## EXTRACTED ENTRIES:
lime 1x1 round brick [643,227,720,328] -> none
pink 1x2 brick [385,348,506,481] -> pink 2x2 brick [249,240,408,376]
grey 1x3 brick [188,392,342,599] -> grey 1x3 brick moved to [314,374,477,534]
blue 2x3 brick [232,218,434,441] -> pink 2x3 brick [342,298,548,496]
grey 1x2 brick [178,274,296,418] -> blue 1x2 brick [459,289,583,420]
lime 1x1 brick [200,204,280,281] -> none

---

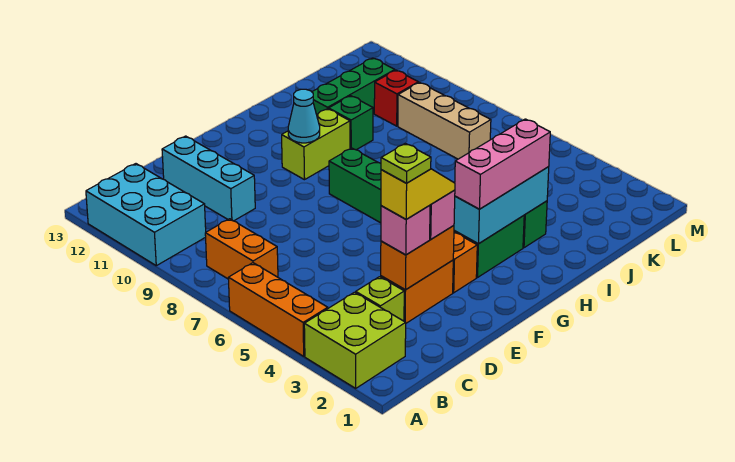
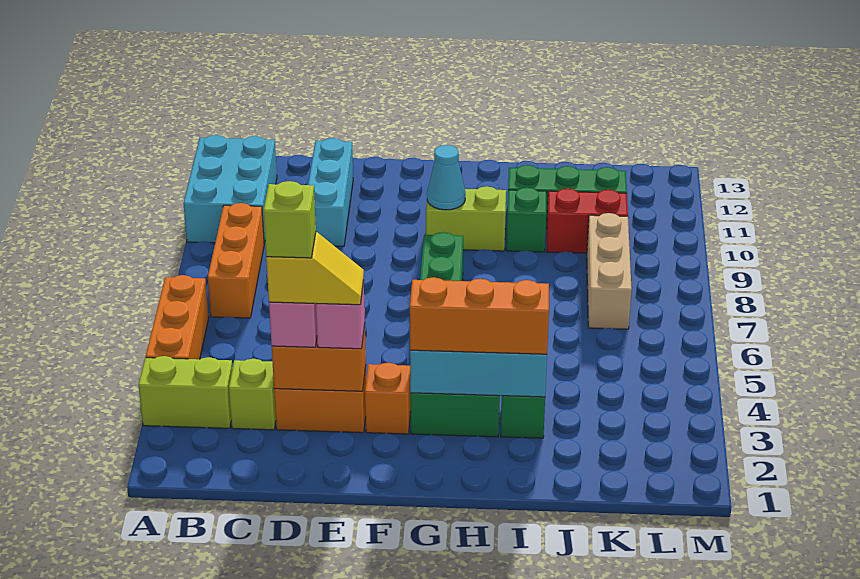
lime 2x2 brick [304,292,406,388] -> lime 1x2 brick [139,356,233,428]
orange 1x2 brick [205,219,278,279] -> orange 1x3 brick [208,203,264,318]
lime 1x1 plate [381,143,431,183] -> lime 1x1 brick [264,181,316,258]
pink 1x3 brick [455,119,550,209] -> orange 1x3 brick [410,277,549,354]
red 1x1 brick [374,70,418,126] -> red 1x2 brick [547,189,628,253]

## YOUR OBJECTIVE:
For this exercise, output exactly the lines above from the line with "lime 1x1 round" to the line with "lime 1x1 brick [200,204,280,281] -> none", counting both, and leave out the rest.

## RESULT OF THE EXERCISE:
lime 1x1 round brick [643,227,720,328] -> none
pink 1x2 brick [385,348,506,481] -> pink 2x2 brick [249,240,408,376]
grey 1x3 brick [188,392,342,599] -> grey 1x3 brick moved to [314,374,477,534]
blue 2x3 brick [232,218,434,441] -> pink 2x3 brick [342,298,548,496]
grey 1x2 brick [178,274,296,418] -> blue 1x2 brick [459,289,583,420]
lime 1x1 brick [200,204,280,281] -> none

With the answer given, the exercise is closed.